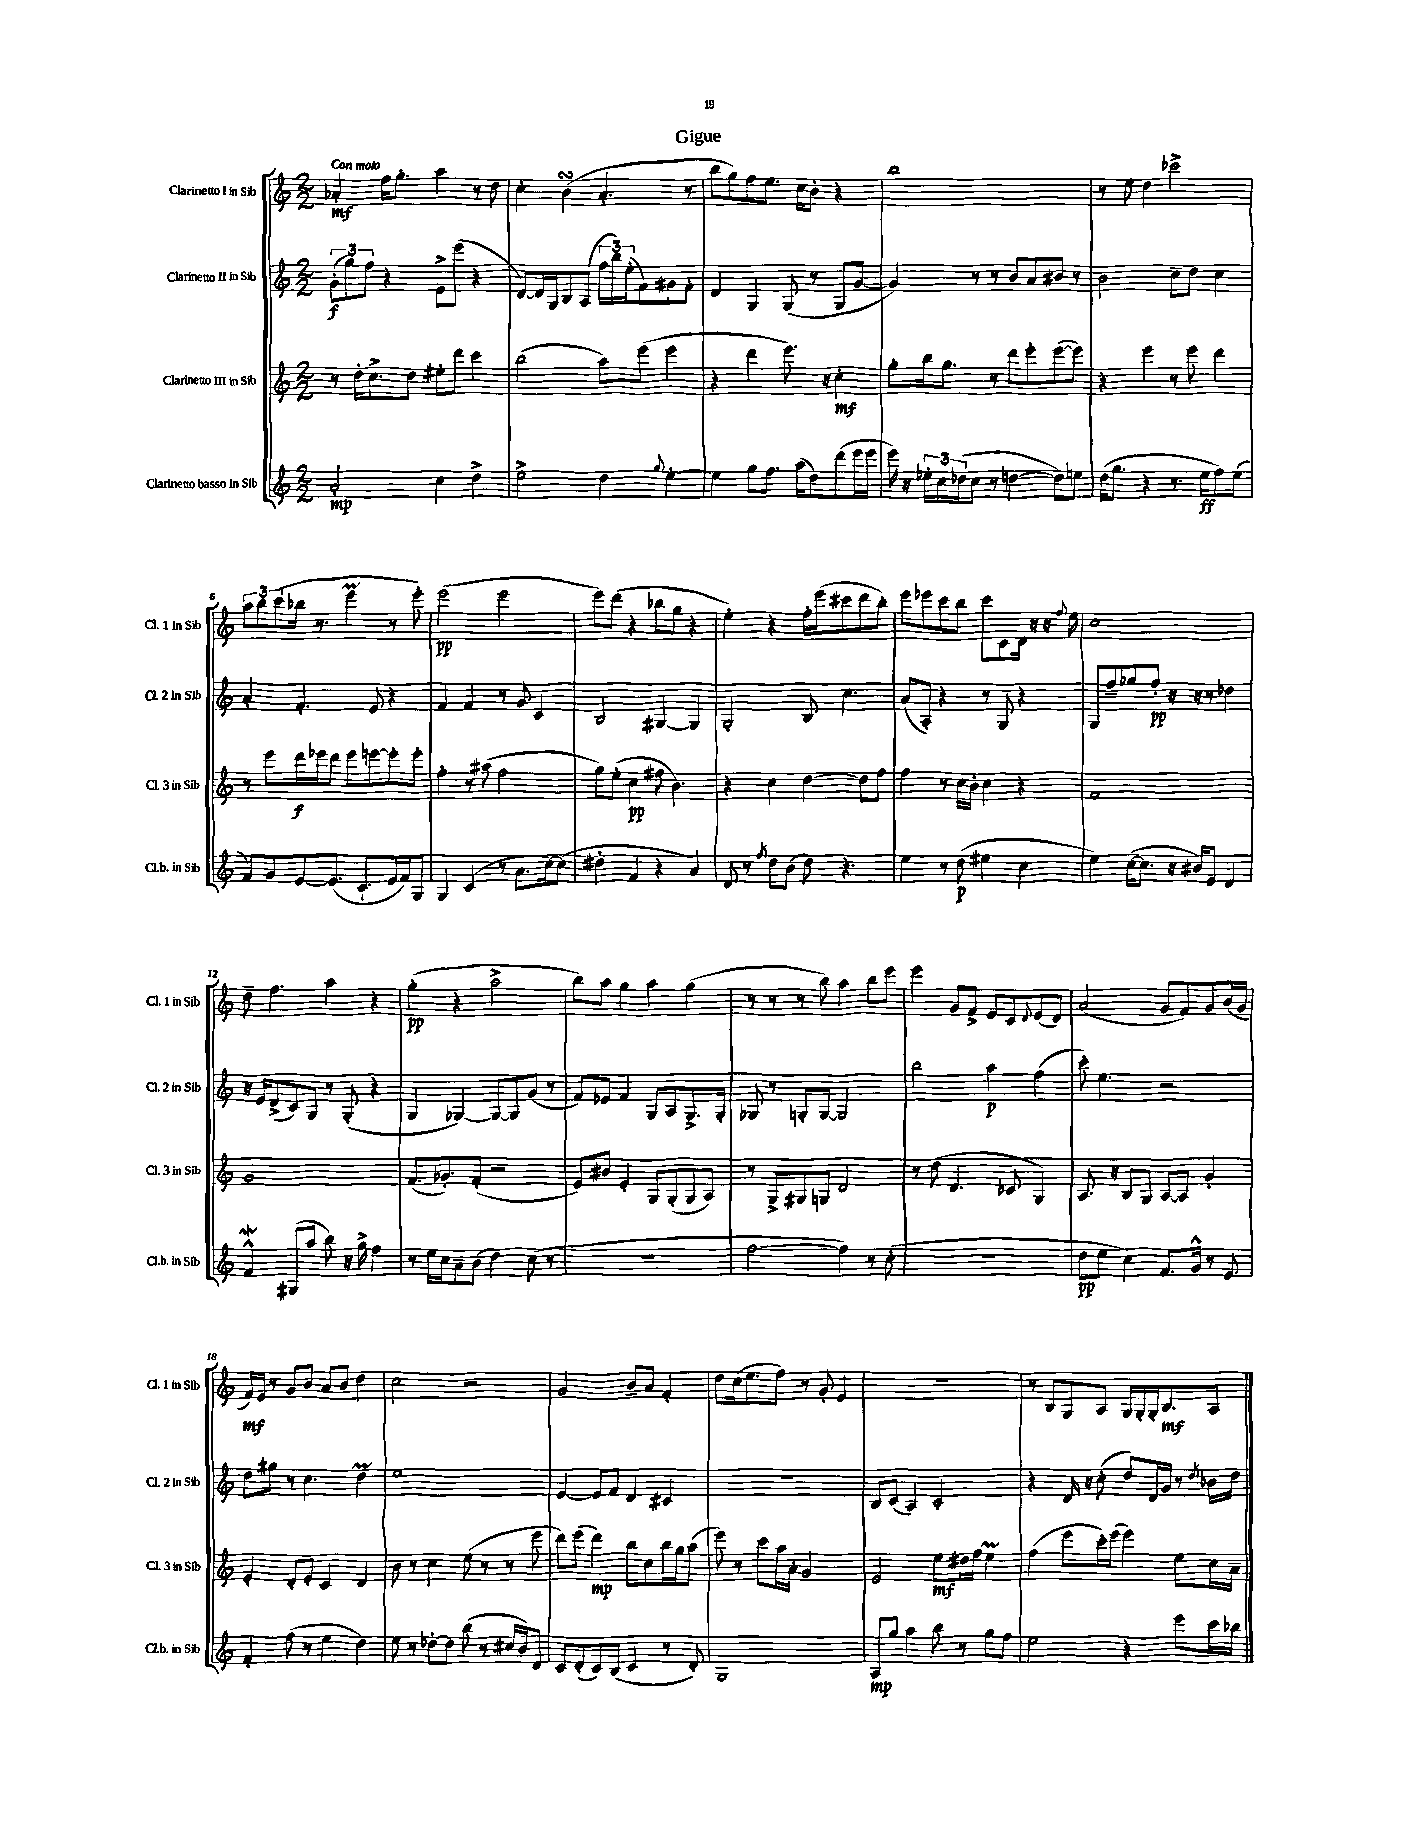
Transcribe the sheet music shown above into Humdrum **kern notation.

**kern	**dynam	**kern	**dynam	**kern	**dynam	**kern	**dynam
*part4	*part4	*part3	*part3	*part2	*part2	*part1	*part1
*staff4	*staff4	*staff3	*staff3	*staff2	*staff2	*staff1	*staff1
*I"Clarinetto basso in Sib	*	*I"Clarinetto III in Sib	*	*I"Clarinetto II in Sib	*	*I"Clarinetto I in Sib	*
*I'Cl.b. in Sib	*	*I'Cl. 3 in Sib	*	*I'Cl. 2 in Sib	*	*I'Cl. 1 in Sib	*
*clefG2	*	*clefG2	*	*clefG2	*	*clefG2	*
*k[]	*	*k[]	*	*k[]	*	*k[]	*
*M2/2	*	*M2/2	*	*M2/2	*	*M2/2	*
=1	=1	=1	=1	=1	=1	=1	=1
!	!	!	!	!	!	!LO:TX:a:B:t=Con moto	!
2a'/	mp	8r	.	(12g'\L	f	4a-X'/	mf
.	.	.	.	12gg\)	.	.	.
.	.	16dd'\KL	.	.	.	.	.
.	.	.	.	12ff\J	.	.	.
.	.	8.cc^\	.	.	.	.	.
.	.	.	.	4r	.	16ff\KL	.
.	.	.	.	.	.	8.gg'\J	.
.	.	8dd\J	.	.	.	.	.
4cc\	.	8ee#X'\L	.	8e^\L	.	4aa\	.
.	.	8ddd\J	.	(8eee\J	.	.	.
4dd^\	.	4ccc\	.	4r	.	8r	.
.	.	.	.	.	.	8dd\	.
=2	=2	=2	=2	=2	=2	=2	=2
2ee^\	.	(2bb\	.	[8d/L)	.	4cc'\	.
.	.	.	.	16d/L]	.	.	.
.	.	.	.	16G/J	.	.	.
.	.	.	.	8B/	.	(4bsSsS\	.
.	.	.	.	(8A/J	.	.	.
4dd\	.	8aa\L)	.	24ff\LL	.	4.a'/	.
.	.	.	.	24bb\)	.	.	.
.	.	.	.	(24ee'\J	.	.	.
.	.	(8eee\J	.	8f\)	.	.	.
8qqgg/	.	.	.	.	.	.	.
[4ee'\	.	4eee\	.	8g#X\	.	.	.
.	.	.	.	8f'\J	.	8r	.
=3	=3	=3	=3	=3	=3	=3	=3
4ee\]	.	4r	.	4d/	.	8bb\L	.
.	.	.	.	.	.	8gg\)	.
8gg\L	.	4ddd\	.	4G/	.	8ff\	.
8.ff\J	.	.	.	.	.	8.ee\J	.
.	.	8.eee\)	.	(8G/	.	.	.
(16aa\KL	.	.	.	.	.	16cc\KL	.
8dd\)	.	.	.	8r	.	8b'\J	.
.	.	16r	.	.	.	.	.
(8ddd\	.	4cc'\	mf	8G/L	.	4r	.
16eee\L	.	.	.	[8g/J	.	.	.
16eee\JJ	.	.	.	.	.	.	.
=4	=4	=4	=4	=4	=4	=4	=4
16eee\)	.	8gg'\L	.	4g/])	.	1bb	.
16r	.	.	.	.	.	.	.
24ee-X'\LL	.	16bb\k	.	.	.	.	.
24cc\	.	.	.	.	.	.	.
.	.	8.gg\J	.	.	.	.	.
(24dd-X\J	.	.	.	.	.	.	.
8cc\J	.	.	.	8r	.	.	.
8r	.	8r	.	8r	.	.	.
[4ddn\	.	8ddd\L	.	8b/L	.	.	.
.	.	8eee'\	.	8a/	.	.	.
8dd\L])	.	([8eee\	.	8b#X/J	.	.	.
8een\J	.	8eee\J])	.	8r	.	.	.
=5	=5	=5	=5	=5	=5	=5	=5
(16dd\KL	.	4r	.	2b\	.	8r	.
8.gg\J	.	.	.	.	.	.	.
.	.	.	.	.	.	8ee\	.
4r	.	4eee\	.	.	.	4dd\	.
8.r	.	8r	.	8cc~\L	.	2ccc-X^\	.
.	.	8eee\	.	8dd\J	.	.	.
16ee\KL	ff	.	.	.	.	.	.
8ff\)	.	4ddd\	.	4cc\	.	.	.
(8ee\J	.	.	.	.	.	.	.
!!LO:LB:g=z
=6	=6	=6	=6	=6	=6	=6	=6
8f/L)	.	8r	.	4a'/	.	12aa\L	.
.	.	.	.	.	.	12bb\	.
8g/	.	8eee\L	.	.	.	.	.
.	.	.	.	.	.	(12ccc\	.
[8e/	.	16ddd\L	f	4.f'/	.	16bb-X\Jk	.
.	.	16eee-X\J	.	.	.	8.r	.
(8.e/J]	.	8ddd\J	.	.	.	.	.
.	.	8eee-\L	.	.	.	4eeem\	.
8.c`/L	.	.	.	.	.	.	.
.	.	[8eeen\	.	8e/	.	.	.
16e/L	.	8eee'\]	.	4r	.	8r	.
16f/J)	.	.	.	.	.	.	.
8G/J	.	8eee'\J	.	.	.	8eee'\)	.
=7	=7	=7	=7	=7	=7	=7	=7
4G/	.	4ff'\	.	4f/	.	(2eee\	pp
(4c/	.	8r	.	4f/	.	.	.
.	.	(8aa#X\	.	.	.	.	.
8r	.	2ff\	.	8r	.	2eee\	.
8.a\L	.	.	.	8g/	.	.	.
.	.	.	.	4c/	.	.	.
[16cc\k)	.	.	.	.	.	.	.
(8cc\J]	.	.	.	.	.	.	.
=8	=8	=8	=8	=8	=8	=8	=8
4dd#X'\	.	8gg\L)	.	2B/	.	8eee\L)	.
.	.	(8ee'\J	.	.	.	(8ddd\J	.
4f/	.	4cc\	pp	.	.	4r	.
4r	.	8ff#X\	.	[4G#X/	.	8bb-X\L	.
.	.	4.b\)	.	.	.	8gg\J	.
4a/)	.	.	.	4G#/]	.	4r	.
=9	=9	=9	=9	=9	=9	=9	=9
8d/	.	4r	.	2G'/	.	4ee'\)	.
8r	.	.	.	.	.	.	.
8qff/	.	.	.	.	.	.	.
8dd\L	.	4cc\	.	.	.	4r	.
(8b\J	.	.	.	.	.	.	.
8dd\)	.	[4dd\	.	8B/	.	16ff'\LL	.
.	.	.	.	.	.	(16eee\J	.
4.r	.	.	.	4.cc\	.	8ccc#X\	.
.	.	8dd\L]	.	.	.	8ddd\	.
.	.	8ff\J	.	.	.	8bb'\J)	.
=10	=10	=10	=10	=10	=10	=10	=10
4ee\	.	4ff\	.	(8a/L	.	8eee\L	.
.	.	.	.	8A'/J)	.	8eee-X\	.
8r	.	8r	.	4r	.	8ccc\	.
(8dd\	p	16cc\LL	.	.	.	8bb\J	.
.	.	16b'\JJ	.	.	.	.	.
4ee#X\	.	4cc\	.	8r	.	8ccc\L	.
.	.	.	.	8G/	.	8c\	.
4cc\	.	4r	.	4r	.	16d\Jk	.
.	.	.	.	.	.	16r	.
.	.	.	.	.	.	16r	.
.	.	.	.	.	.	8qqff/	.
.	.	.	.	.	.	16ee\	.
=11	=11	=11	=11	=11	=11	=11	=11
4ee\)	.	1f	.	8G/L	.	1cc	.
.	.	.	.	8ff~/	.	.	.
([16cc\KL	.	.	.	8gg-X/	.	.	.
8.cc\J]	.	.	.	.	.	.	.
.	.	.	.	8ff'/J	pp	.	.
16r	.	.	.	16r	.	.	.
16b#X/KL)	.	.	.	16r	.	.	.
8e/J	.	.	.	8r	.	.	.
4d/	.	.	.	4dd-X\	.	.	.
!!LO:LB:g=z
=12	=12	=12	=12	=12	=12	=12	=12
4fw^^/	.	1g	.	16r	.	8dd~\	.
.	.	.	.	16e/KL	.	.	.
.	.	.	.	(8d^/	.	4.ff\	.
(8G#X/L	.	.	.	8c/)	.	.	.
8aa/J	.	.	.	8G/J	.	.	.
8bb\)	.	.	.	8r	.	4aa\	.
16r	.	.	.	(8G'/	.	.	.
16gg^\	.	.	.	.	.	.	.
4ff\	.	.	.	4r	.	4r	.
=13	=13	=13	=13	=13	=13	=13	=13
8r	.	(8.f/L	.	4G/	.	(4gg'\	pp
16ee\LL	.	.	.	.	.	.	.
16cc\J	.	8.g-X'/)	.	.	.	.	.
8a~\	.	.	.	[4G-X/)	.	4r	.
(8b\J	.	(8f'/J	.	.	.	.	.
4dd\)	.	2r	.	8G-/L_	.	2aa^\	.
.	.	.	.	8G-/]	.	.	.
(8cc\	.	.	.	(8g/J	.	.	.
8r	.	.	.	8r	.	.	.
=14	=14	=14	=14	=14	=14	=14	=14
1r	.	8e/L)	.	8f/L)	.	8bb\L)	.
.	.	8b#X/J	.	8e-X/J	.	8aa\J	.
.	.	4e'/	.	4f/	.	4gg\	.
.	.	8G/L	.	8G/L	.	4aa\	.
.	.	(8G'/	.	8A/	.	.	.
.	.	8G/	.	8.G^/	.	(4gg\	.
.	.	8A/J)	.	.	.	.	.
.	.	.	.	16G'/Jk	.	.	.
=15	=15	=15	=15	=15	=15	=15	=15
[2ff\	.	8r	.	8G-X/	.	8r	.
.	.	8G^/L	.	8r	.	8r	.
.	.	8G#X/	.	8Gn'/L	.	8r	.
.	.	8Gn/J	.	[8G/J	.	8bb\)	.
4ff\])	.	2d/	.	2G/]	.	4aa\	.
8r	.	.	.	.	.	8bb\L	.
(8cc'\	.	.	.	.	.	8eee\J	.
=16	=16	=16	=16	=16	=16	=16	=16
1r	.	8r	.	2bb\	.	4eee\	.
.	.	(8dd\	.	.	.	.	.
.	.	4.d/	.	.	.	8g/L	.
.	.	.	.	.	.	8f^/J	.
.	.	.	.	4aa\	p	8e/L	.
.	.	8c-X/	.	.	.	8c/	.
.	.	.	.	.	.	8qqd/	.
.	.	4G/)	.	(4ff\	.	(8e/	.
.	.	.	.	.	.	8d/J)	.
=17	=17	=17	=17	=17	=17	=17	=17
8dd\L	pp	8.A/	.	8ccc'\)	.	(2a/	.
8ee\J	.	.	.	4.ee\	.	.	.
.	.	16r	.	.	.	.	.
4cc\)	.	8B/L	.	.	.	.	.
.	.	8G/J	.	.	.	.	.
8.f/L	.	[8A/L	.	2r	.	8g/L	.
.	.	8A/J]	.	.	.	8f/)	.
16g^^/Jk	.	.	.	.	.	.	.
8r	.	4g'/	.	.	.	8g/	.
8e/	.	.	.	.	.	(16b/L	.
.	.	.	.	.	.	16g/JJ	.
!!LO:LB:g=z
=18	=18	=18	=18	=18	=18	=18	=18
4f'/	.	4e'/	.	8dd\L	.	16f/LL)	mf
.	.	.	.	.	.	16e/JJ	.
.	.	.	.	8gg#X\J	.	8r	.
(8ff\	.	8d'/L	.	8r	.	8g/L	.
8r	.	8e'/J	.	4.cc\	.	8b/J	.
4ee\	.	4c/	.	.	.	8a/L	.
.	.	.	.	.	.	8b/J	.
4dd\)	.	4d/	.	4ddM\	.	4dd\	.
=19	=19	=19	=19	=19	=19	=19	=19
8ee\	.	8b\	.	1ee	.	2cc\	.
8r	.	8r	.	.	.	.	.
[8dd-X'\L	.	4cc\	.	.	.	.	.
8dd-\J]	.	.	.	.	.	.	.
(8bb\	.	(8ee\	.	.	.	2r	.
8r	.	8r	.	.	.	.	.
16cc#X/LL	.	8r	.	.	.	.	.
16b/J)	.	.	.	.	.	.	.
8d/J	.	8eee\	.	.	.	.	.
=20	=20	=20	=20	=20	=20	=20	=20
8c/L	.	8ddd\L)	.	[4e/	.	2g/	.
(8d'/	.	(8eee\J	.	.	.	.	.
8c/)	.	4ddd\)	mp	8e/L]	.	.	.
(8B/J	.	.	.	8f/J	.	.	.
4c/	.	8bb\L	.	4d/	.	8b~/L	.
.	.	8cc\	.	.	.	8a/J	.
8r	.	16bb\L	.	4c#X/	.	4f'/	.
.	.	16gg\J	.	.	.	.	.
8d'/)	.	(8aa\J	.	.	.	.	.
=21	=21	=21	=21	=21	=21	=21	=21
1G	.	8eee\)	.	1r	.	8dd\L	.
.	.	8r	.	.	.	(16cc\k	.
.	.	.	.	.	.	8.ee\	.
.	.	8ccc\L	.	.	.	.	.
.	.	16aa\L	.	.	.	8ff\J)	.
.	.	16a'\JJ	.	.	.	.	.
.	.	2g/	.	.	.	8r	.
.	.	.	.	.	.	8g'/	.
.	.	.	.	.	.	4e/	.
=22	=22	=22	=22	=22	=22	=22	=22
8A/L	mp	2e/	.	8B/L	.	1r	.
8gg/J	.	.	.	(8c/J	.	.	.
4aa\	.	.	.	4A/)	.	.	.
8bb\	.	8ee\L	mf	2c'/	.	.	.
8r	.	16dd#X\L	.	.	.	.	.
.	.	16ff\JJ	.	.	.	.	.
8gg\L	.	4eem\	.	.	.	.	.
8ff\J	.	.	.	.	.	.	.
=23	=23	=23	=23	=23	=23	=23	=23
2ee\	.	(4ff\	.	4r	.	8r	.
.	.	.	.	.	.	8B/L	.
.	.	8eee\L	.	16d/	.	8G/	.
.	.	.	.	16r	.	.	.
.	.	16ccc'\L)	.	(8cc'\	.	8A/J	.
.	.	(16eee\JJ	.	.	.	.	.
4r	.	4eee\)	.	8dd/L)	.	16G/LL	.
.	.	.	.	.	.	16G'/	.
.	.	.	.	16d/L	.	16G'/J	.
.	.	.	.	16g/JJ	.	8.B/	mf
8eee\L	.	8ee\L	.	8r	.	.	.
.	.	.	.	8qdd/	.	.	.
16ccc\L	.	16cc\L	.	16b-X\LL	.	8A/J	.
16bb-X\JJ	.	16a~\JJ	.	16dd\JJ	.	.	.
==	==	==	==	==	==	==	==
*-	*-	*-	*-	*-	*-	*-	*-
---
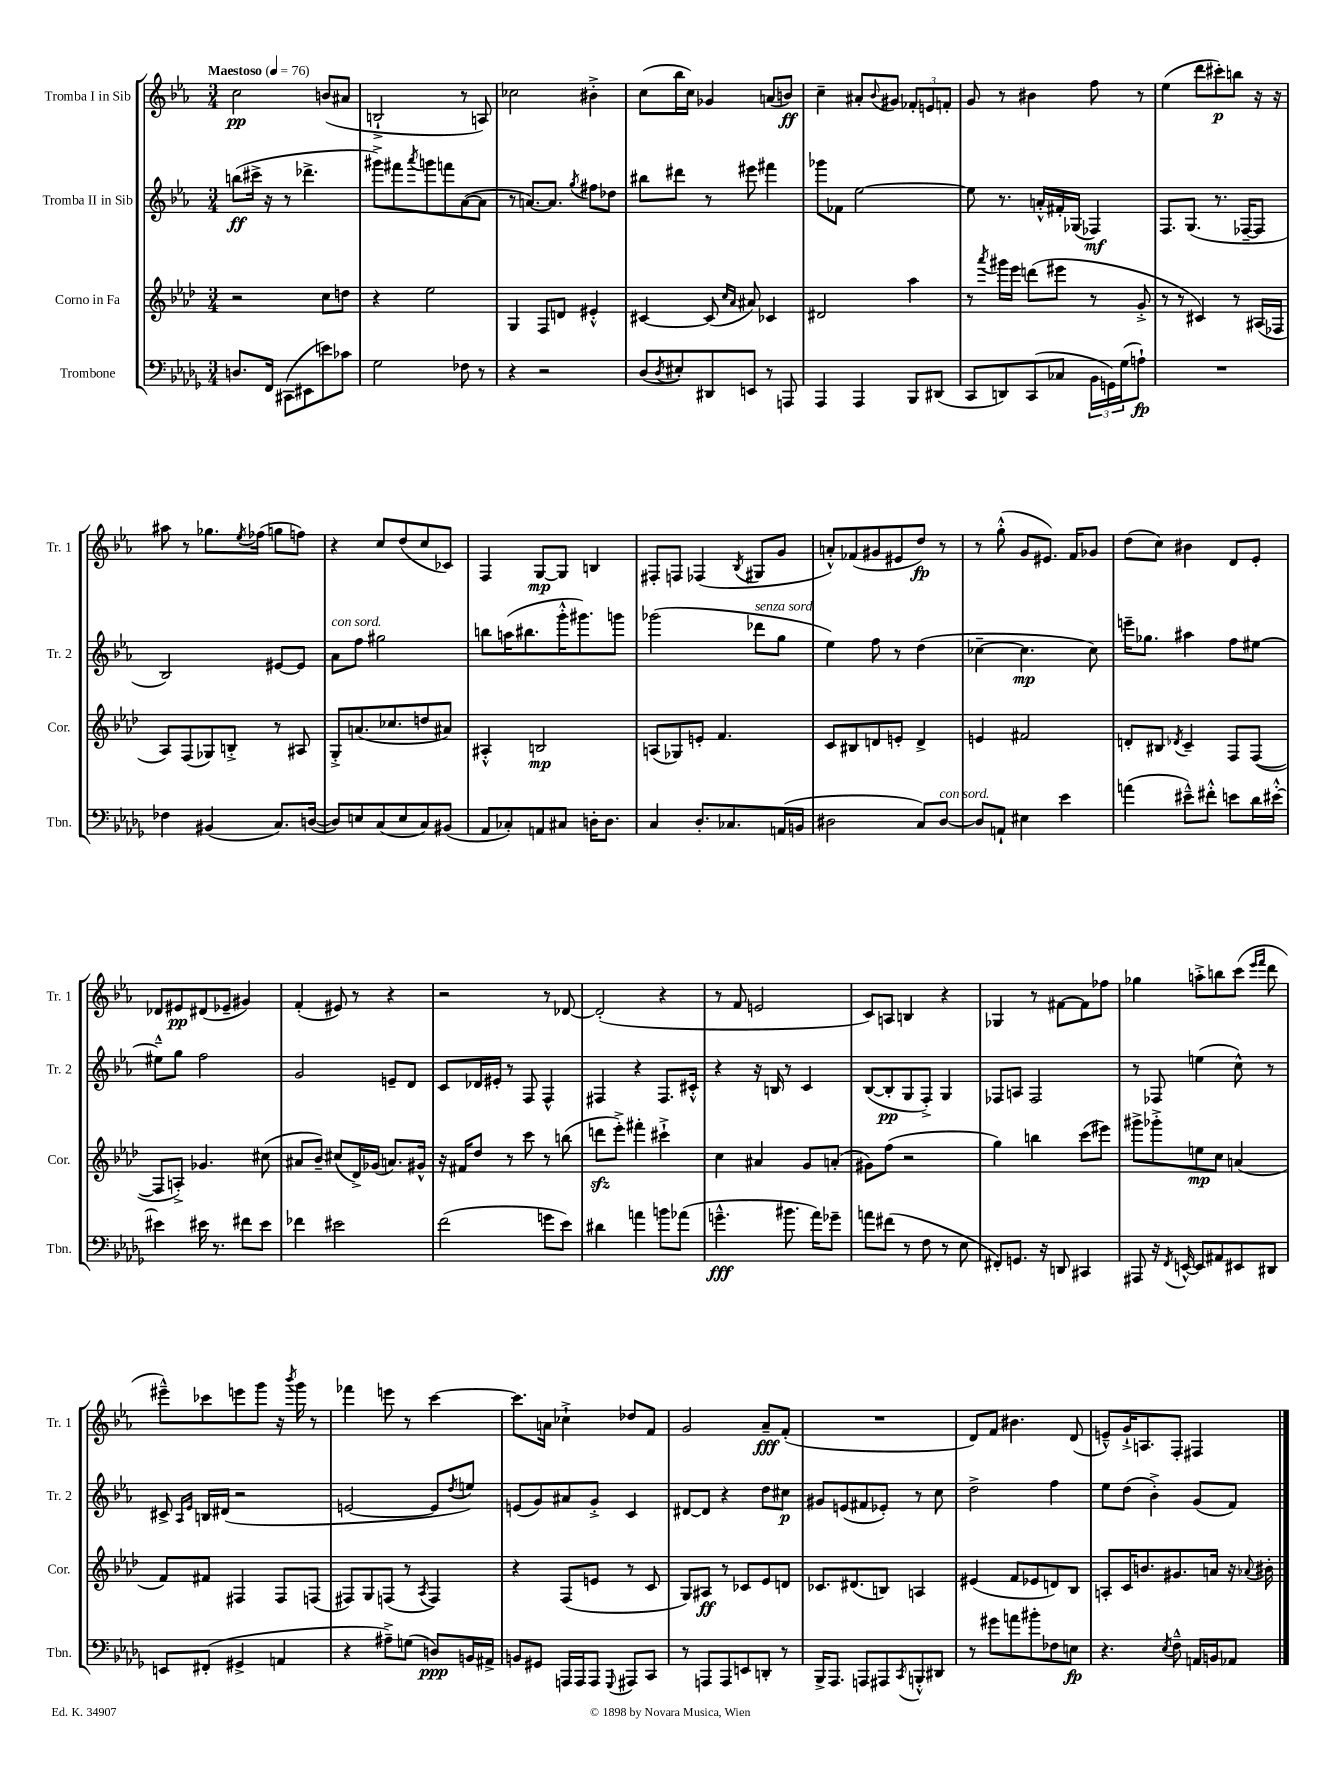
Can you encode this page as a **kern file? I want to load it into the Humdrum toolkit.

STATED TASK >>
Extract each line from the rows above that contains the word "into".

THE RESPONSE >>
Transcribe the sheet music shown above into Humdrum **kern notation.
Can you encode this page as a **kern file? I want to load it into the Humdrum toolkit.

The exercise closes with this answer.